*** LISTED RECORDS Section Begins ***
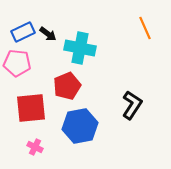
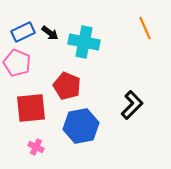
black arrow: moved 2 px right, 1 px up
cyan cross: moved 4 px right, 6 px up
pink pentagon: rotated 16 degrees clockwise
red pentagon: rotated 28 degrees counterclockwise
black L-shape: rotated 12 degrees clockwise
blue hexagon: moved 1 px right
pink cross: moved 1 px right
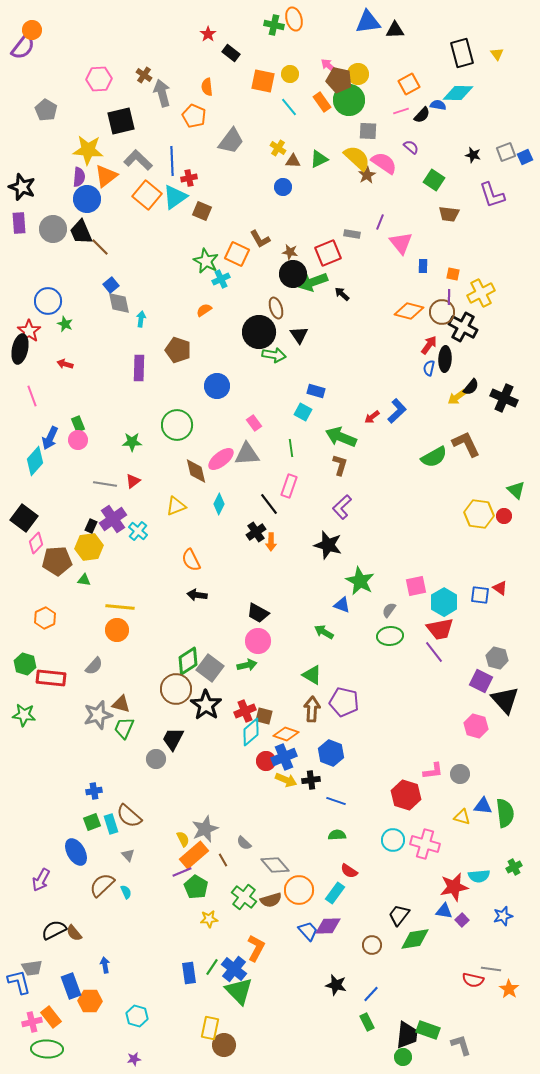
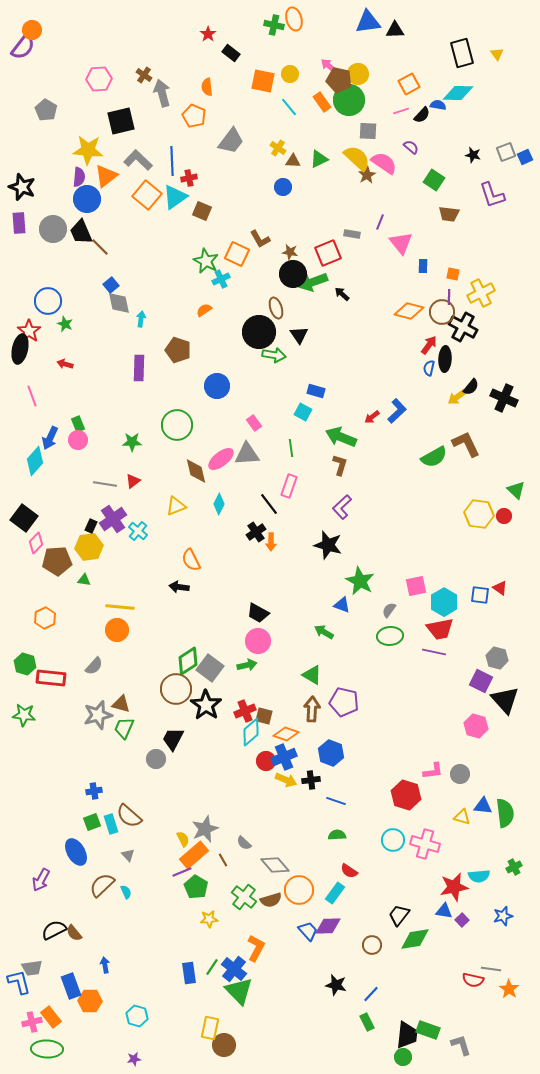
black arrow at (197, 595): moved 18 px left, 8 px up
purple line at (434, 652): rotated 40 degrees counterclockwise
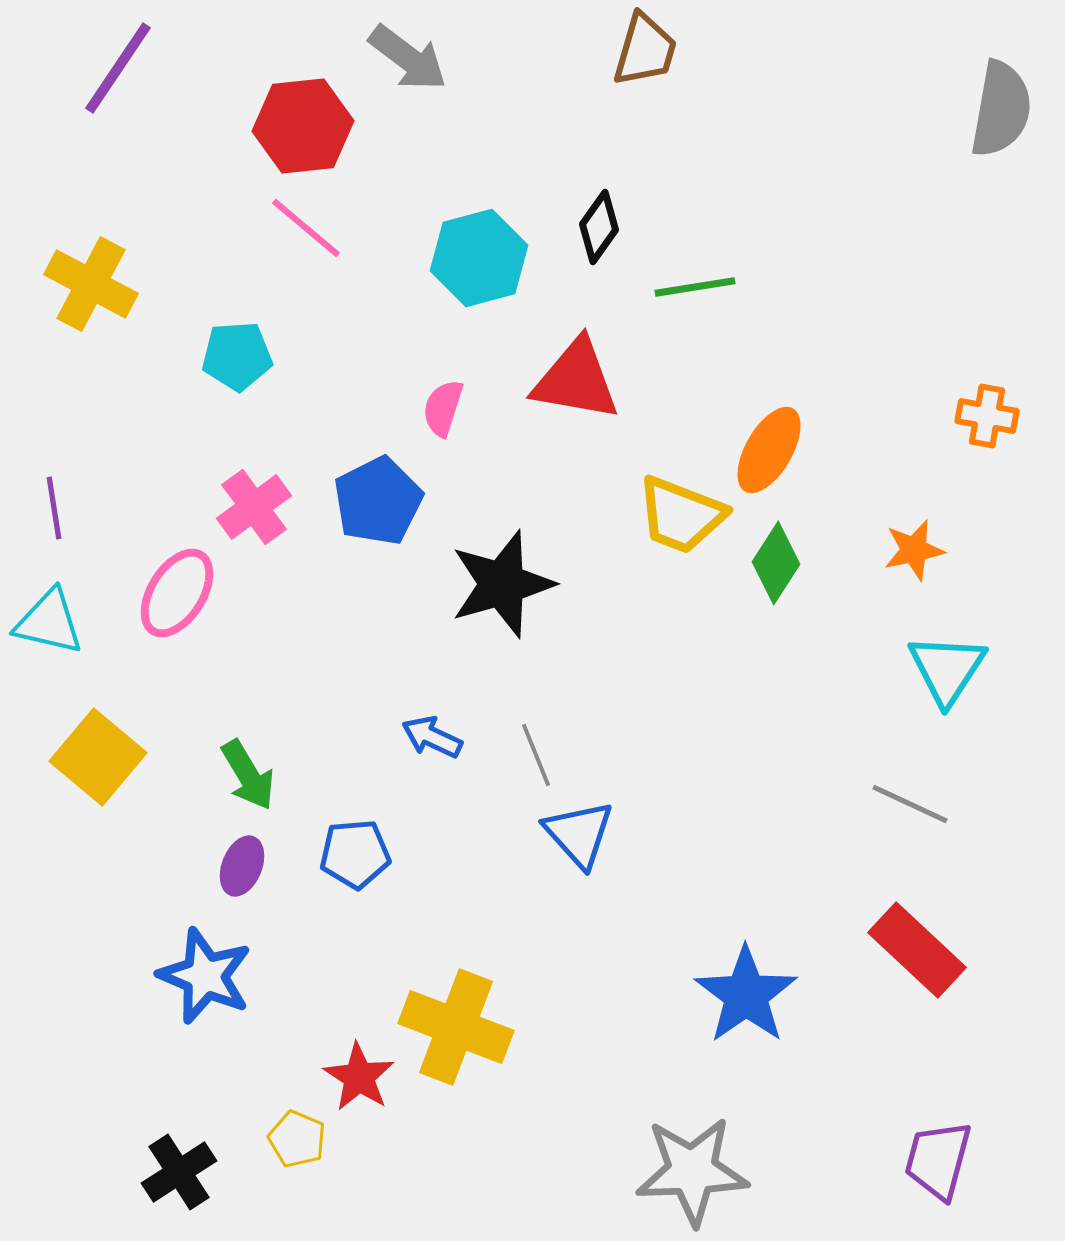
*** LISTED RECORDS Section Ends ***
Quote exactly, and nothing besides, the lines from the one with "black arrow at" through the end of the records above; include both ends and omit the pictures.

black arrow at (197, 595): moved 18 px left, 8 px up
purple line at (434, 652): rotated 40 degrees counterclockwise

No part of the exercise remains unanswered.